• **What is expected**:
Transcribe exactly, please, the lines from the one containing "red plate [428,176,520,218]" through the end of the records below, and leave out the pictures.

Object position data
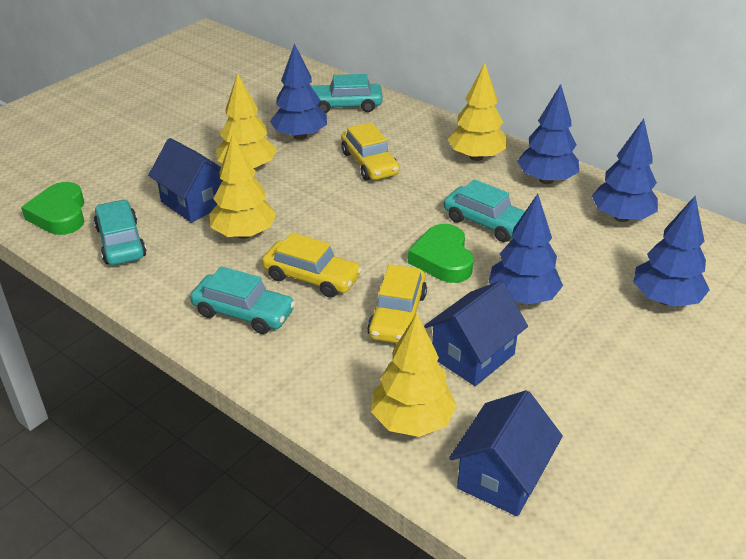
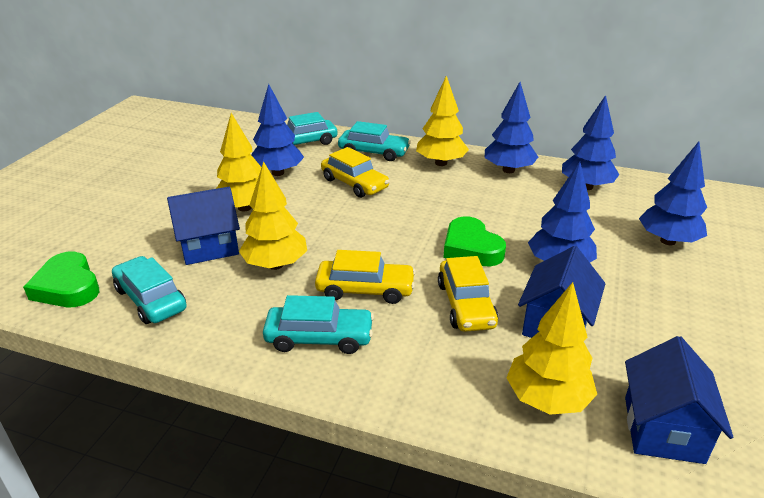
camera: 20 degrees left, 5 degrees down
blue house [148,138,223,223] -> blue house turned 45 degrees counterclockwise [167,187,240,265]
turquoise car [444,179,525,242] -> turquoise car moved to [338,121,411,161]

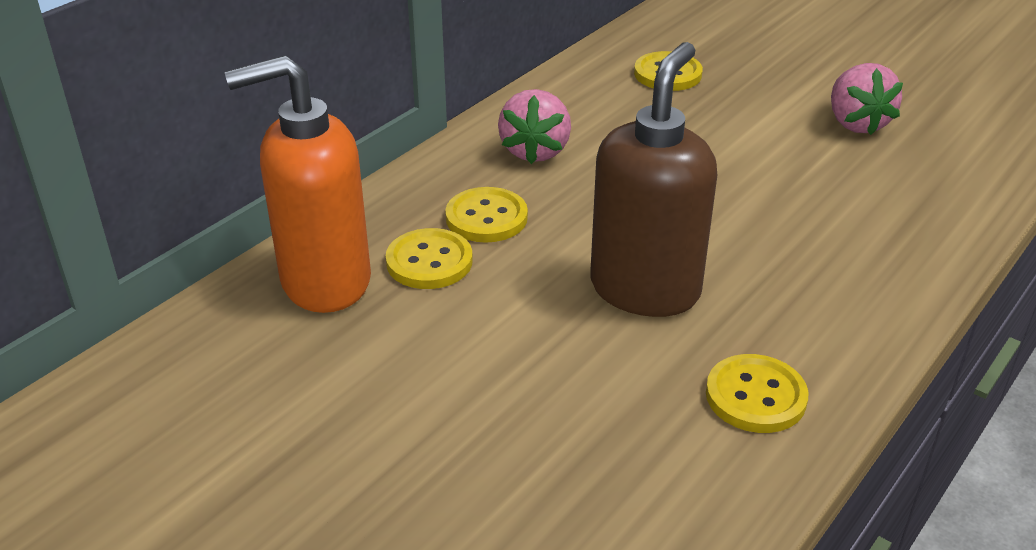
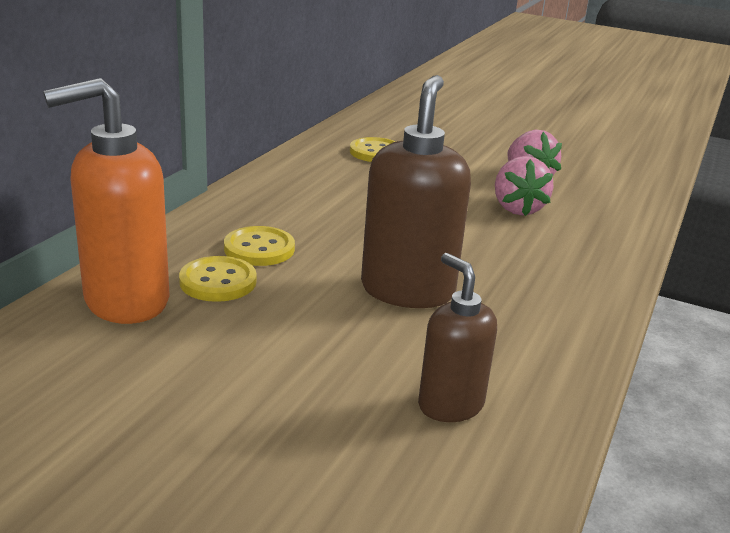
camera: 15 degrees left, 10 degrees down
pink strawberry [498,89,571,164] -> pink strawberry moved to [495,156,554,216]
yellow button [706,354,809,433] -> none
none -> brown soap dispenser [418,253,497,422]

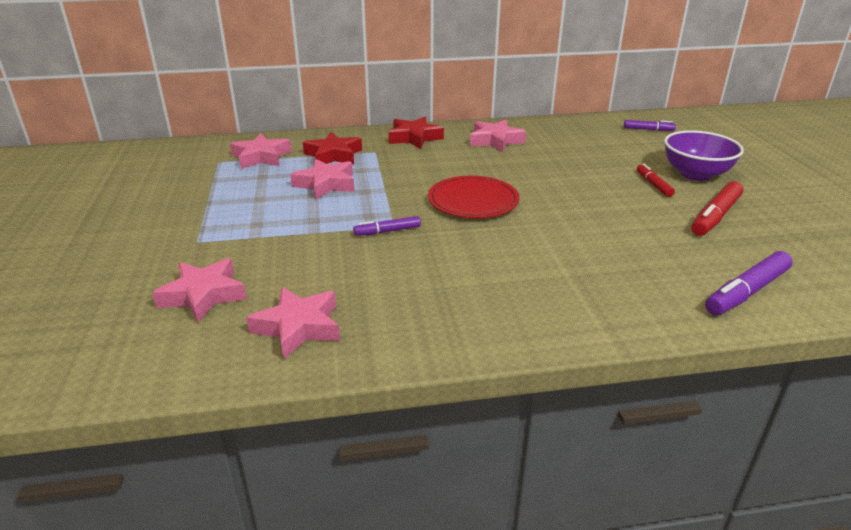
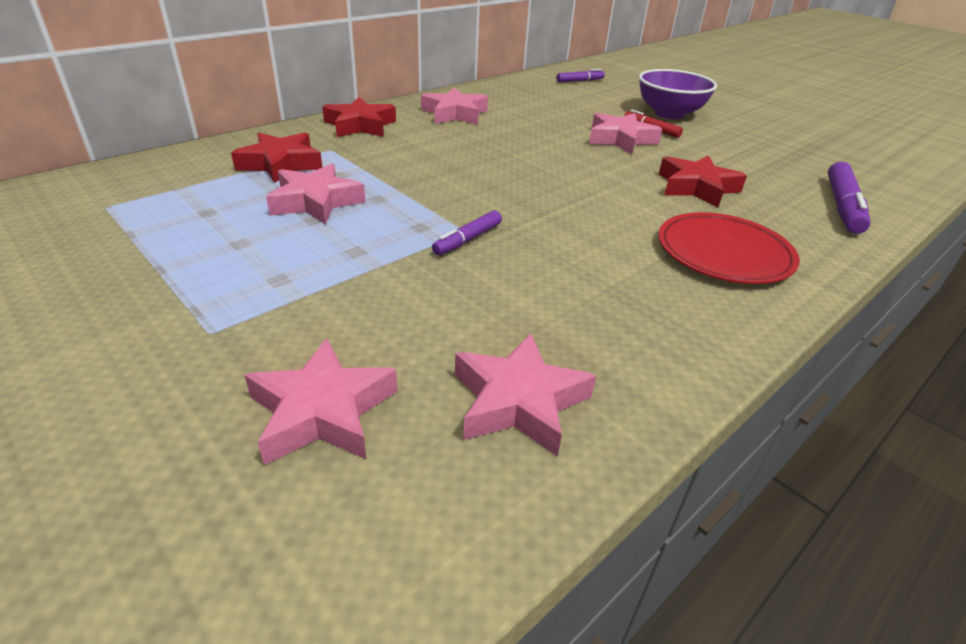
camera: 35 degrees left, 5 degrees up
pink star [230,134,292,169] -> pink star moved to [589,113,662,154]
red plate [428,176,520,218] -> red plate moved to [658,212,800,284]
red marker [691,181,743,236] -> none
none -> red star [659,155,747,208]

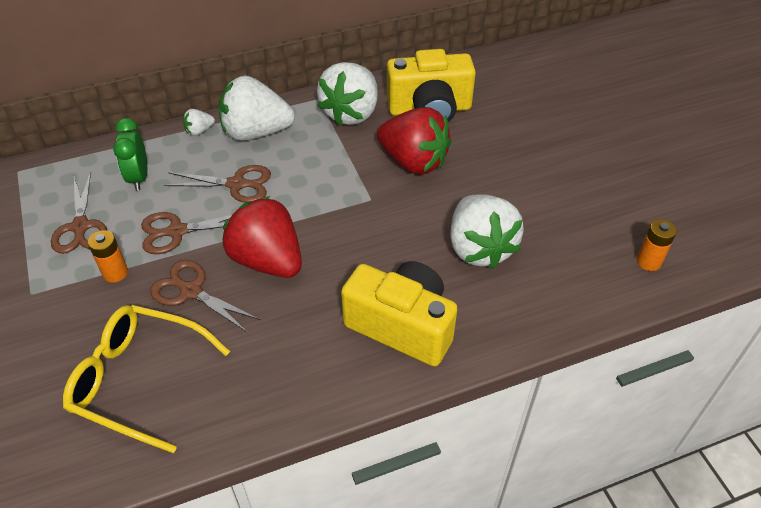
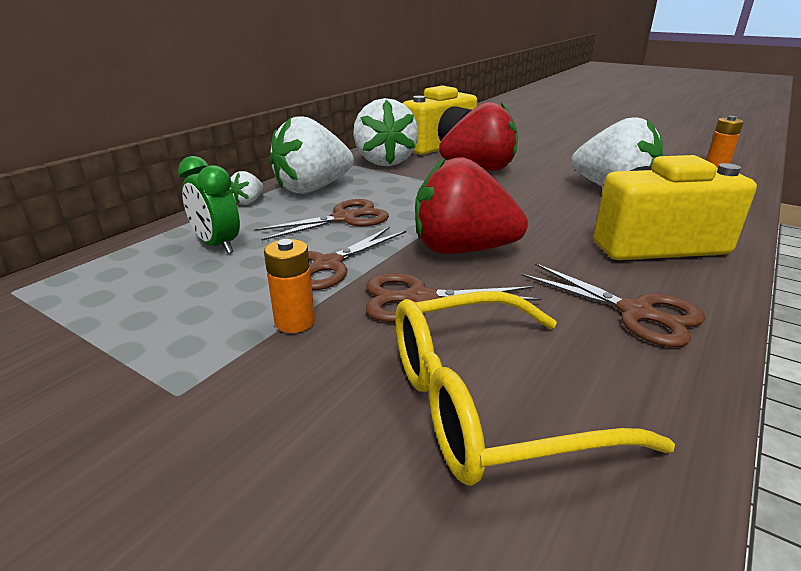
camera: 35 degrees left, 20 degrees down
brown scissors [51,172,107,254] -> brown scissors moved to [521,263,706,347]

• **Answer below**:
red plate [428,176,520,218] -> red plate moved to [658,212,800,284]
red marker [691,181,743,236] -> none
none -> red star [659,155,747,208]

camera: 35 degrees left, 20 degrees down
brown scissors [51,172,107,254] -> brown scissors moved to [521,263,706,347]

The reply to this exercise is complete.